§ **Problem statement**:
Starting at the line that contains "(474, 480) = (602, 482): turquoise", output each line through the end of the data exactly, and nothing more.

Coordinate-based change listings

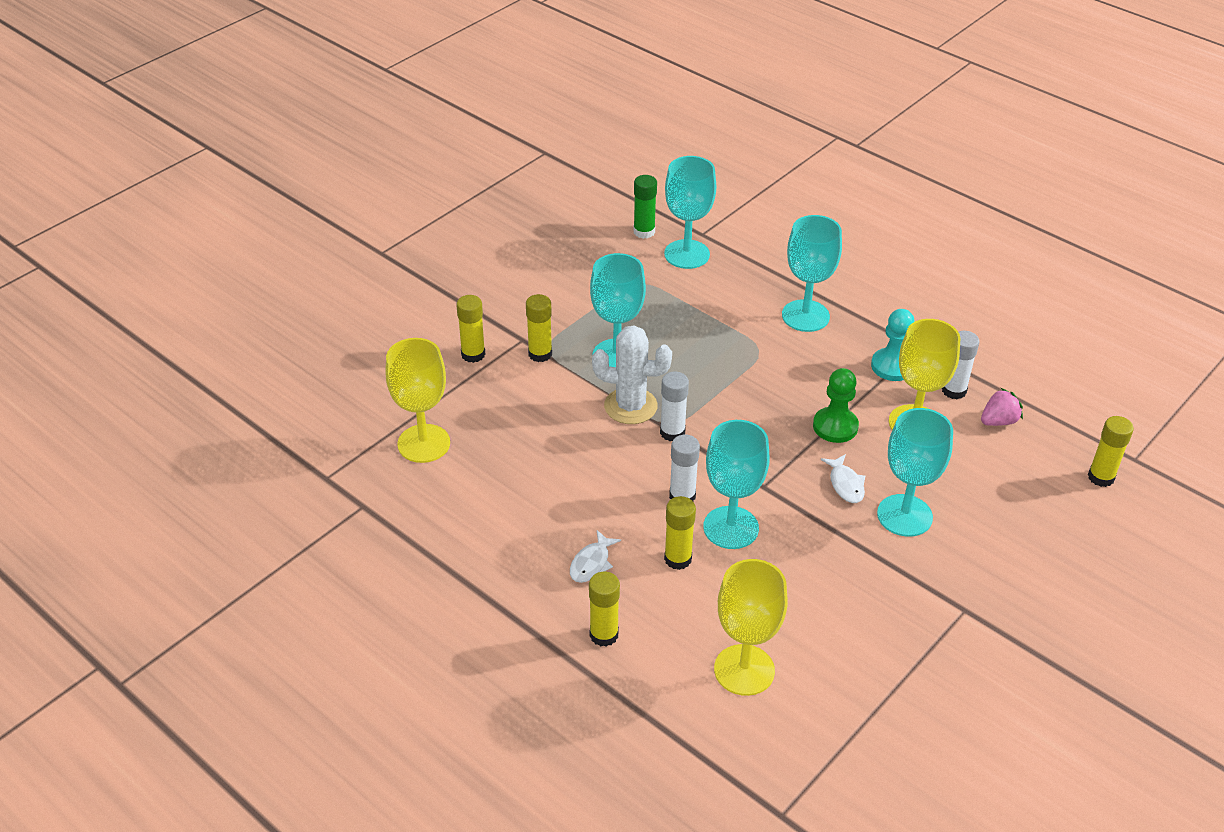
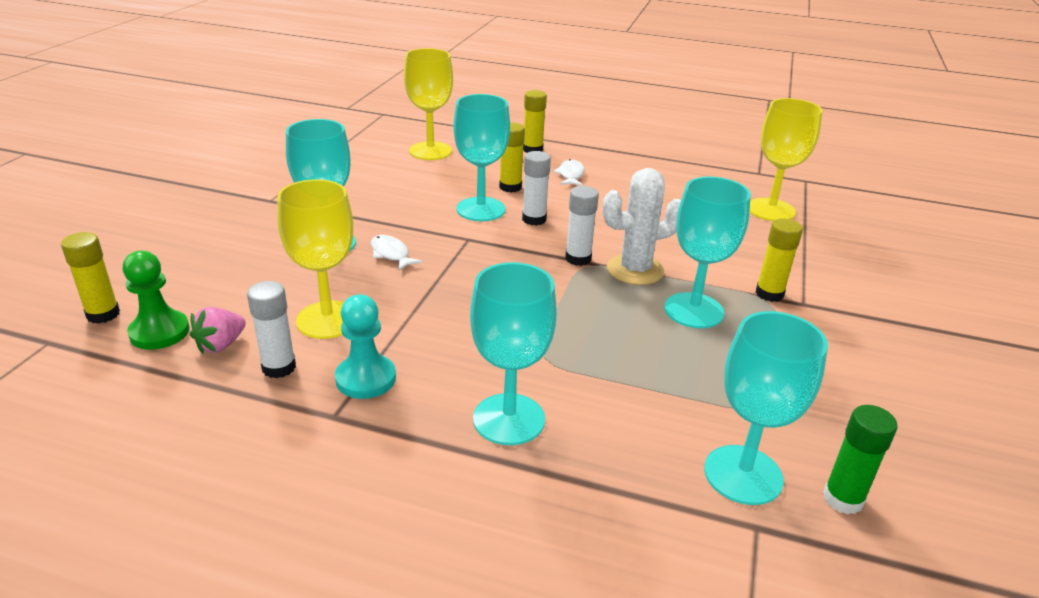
camera: 155 degrees right, 10 degrees down
(473, 354) = (828, 278): yellow glue stick -> none
(835, 426) = (418, 297): green pawn -> green pawn (159, 332)

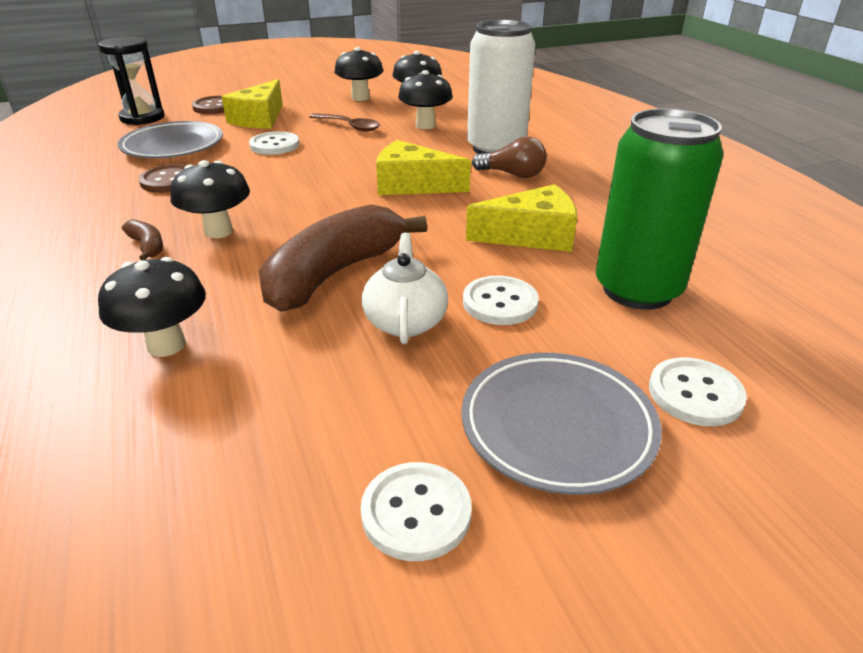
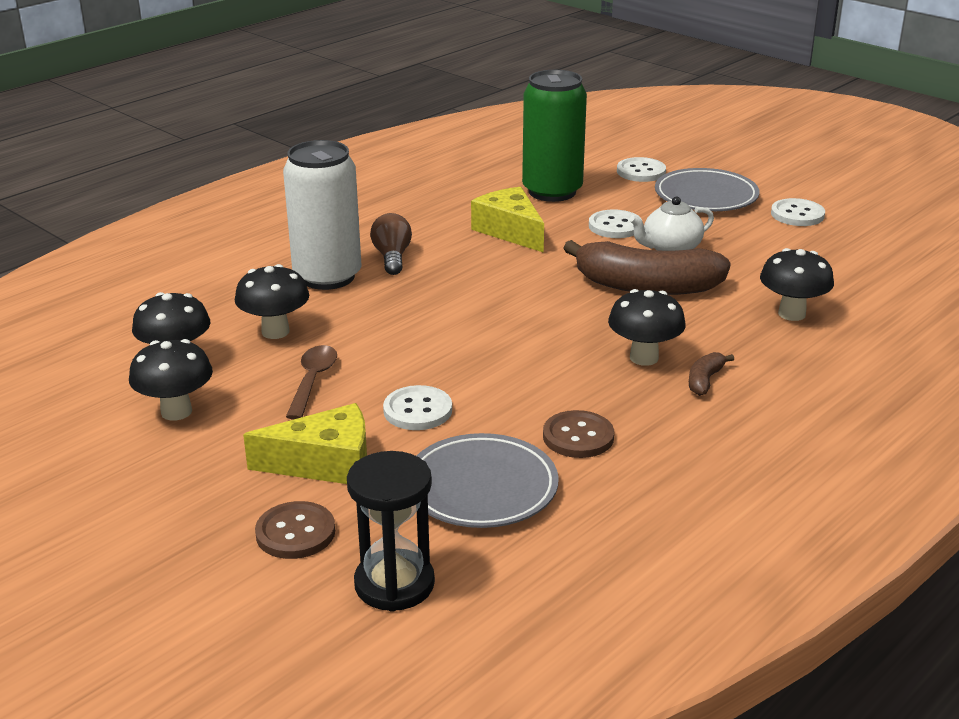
camera: 115 degrees left, 5 degrees down
(412, 185) = (458, 297): yellow cheese -> none

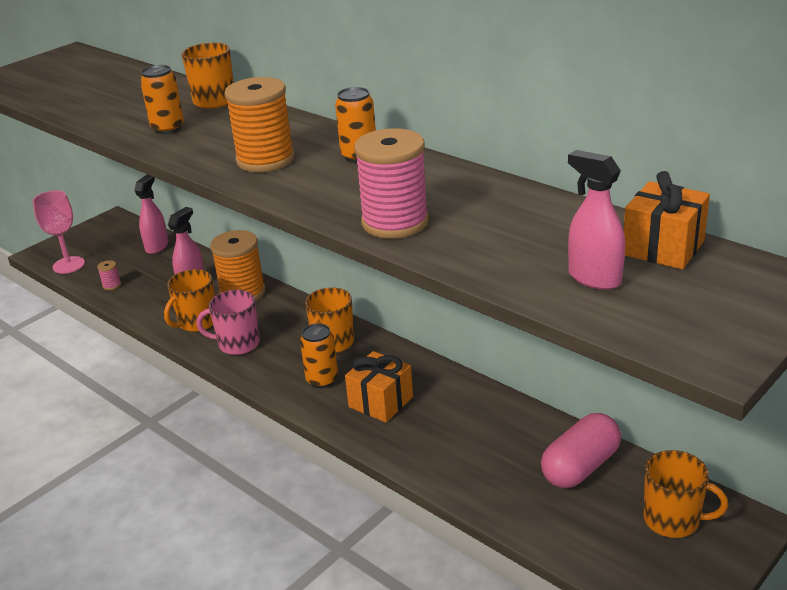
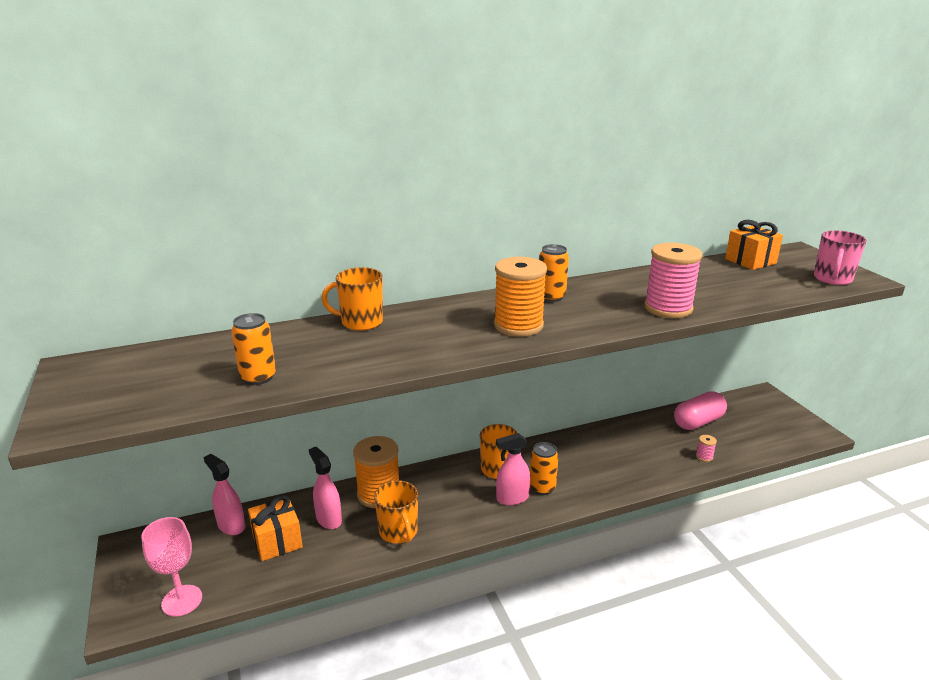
camera: 65 degrees left, 5 degrees down
(112, 285) = (268, 574): pink spool -> pink spool (704, 457)
(168, 128) = (395, 350): orange can -> orange can (258, 377)
(238, 344) = (455, 517): pink mug -> pink mug (832, 279)
(380, 402) = (588, 470): orange gift -> orange gift (277, 541)
(580, 467) = (698, 422): pink capsule -> pink capsule turned 75 degrees clockwise
(594, 278) = (774, 281): pink spray bottle -> pink spray bottle (512, 498)
(673, 520) = (754, 412): orange mug -> none

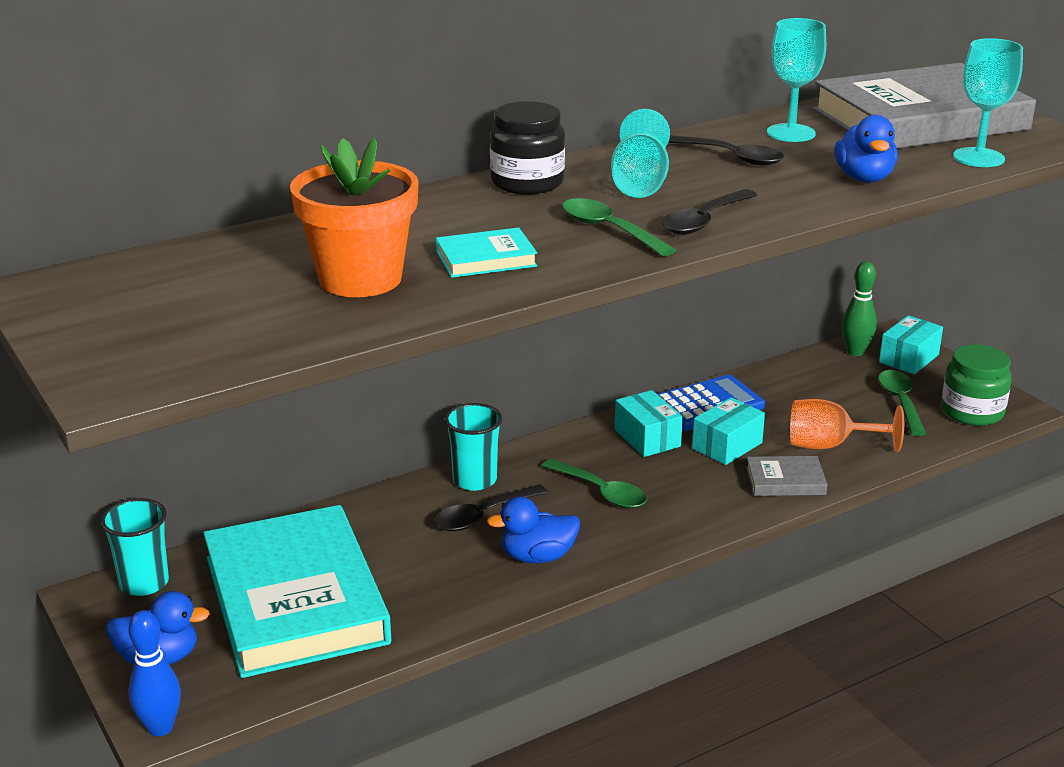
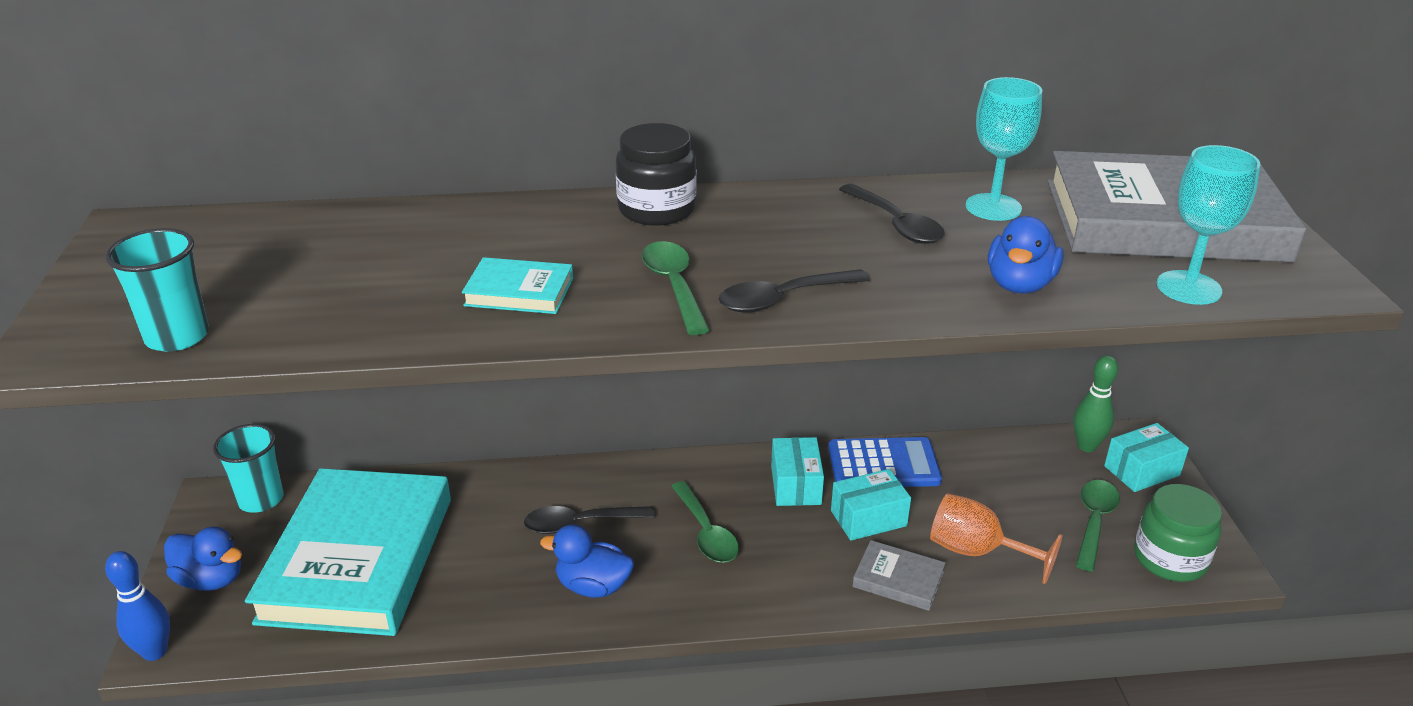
camera: 25 degrees right, 5 degrees up
(360, 279) = (383, 286): orange flower pot -> none
(474, 480) = (602, 482): turquoise cup -> turquoise cup (177, 337)
(639, 183) = (766, 236): turquoise goblet -> none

§ **Reply**:
(474, 480) = (602, 482): turquoise cup -> turquoise cup (177, 337)
(639, 183) = (766, 236): turquoise goblet -> none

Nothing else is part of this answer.